* **Provided data**
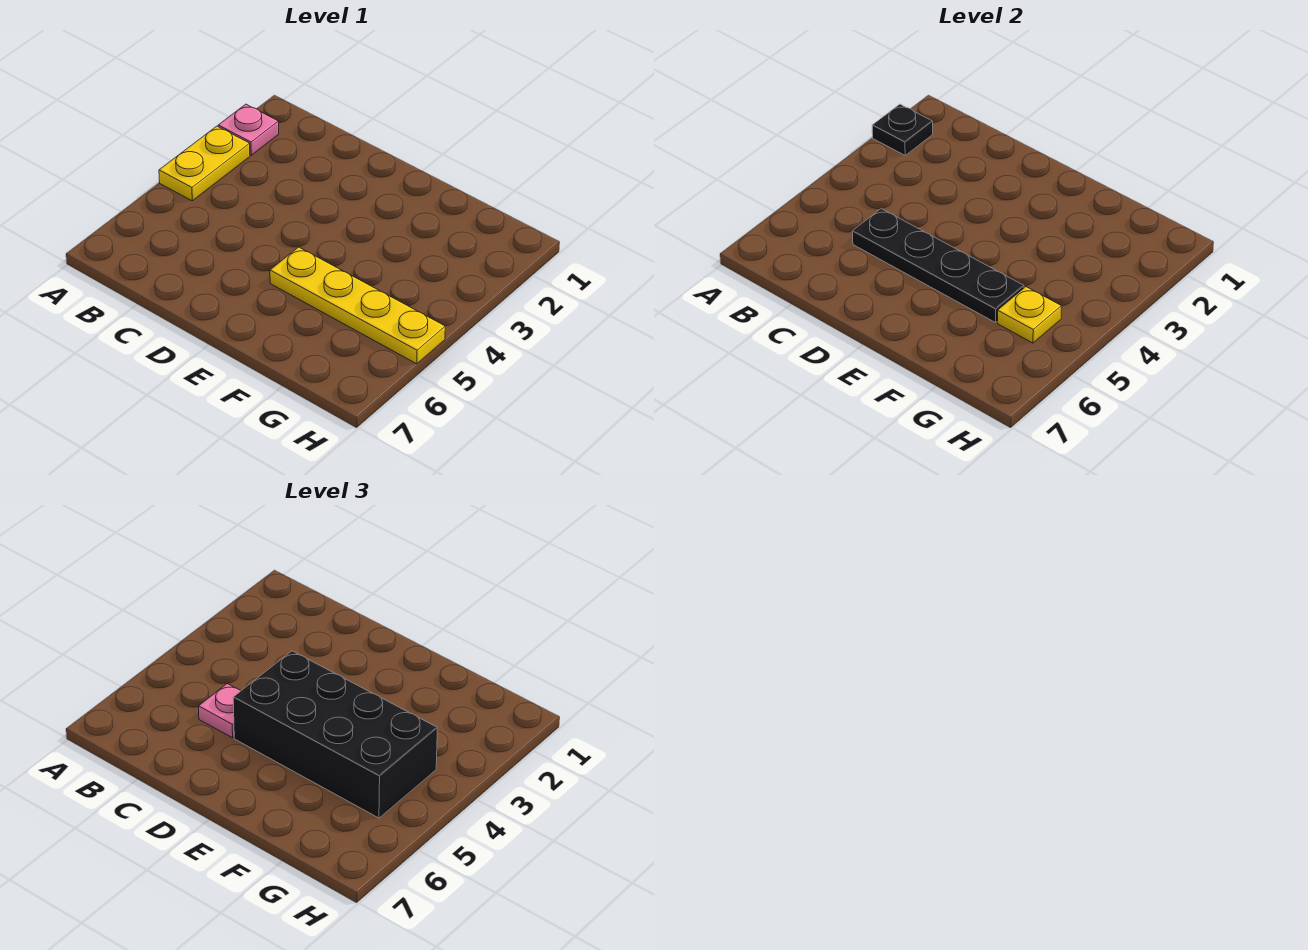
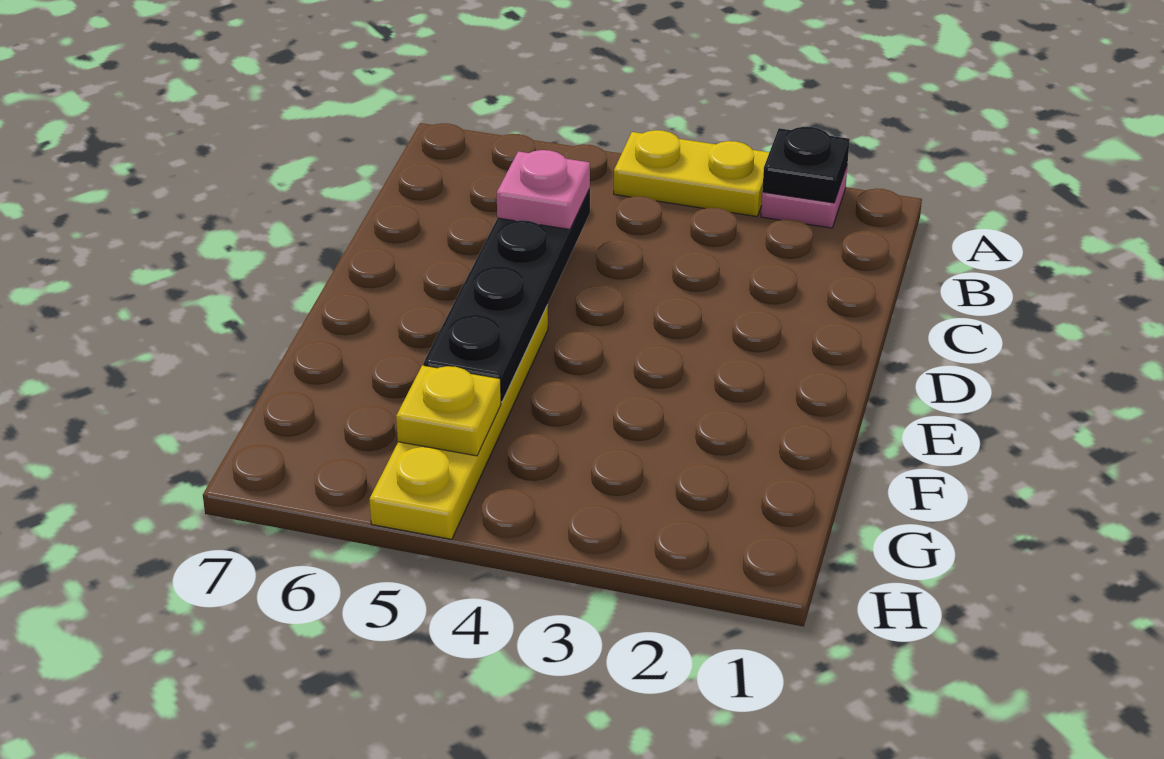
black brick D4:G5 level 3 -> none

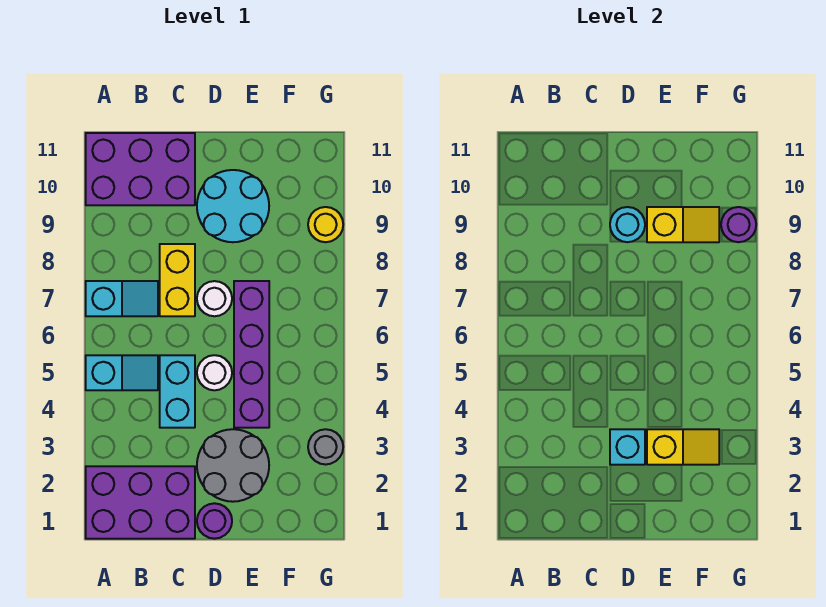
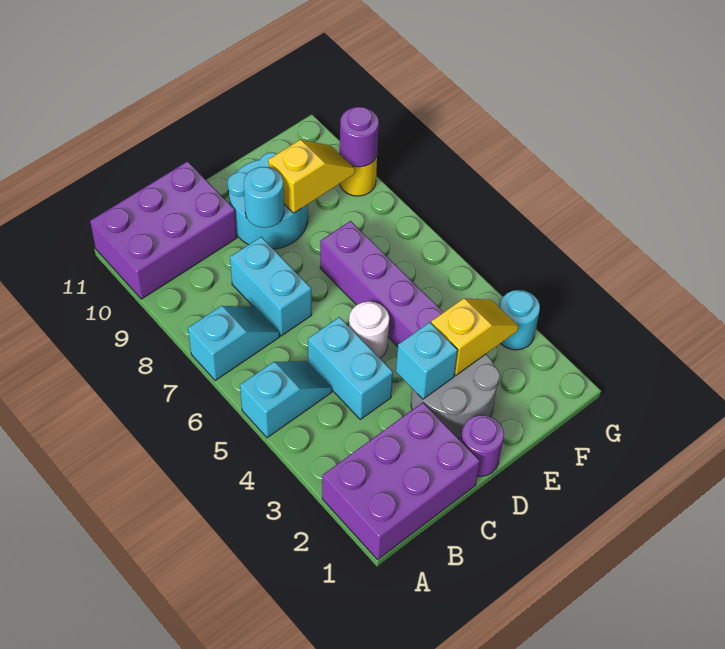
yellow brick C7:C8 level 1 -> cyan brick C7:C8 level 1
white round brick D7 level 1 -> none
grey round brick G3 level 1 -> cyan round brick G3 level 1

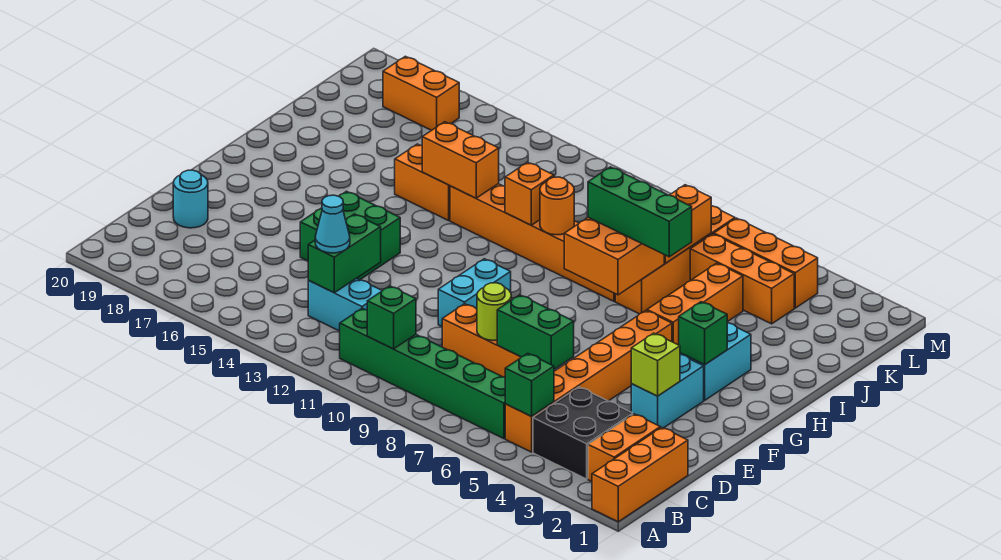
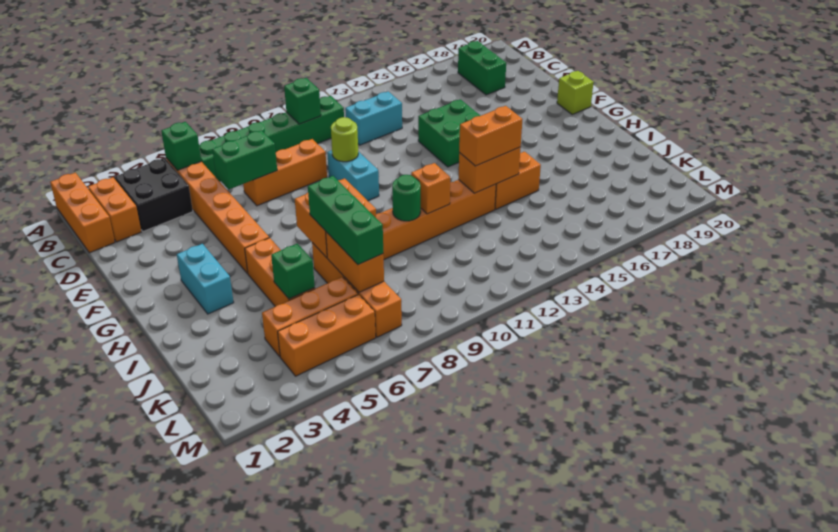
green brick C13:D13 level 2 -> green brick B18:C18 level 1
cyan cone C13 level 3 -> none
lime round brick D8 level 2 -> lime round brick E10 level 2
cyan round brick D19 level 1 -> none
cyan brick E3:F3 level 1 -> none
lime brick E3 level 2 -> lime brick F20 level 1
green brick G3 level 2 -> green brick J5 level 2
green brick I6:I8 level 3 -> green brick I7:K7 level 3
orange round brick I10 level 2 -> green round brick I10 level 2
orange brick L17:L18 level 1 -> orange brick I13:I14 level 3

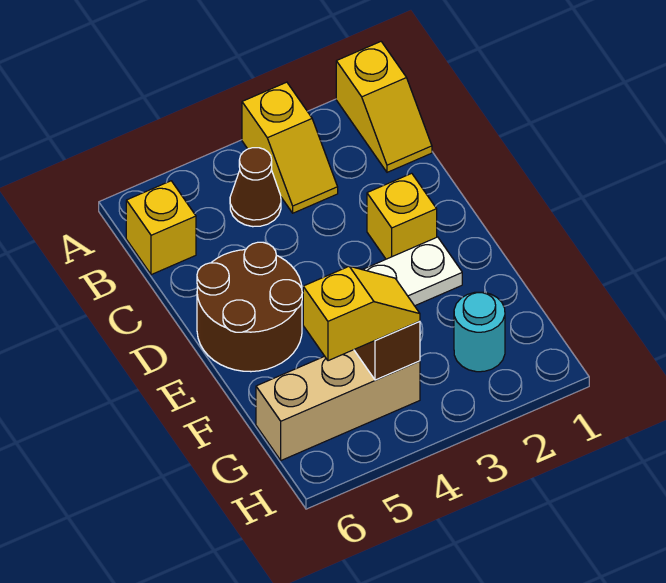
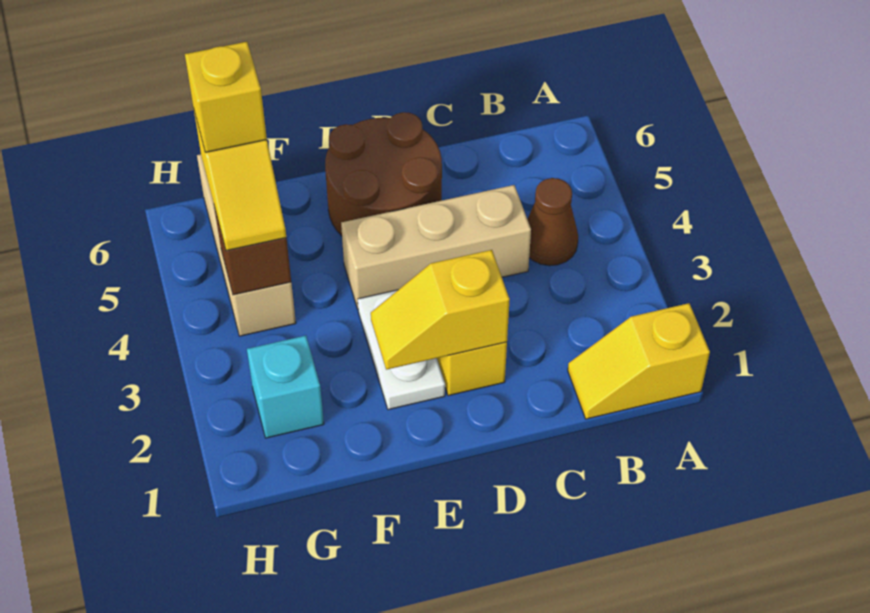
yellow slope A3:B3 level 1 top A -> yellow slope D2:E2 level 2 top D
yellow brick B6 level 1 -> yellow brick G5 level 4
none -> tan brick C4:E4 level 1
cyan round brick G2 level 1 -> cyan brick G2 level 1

* **Problem to solve**
Take the listing above and restate it word for word, without its pictures.

* **Task output**
black brick D4:G5 level 3 -> none

yellow brick C7:C8 level 1 -> cyan brick C7:C8 level 1
white round brick D7 level 1 -> none
grey round brick G3 level 1 -> cyan round brick G3 level 1

green brick C13:D13 level 2 -> green brick B18:C18 level 1
cyan cone C13 level 3 -> none
lime round brick D8 level 2 -> lime round brick E10 level 2
cyan round brick D19 level 1 -> none
cyan brick E3:F3 level 1 -> none
lime brick E3 level 2 -> lime brick F20 level 1
green brick G3 level 2 -> green brick J5 level 2
green brick I6:I8 level 3 -> green brick I7:K7 level 3
orange round brick I10 level 2 -> green round brick I10 level 2
orange brick L17:L18 level 1 -> orange brick I13:I14 level 3

yellow slope A3:B3 level 1 top A -> yellow slope D2:E2 level 2 top D
yellow brick B6 level 1 -> yellow brick G5 level 4
none -> tan brick C4:E4 level 1
cyan round brick G2 level 1 -> cyan brick G2 level 1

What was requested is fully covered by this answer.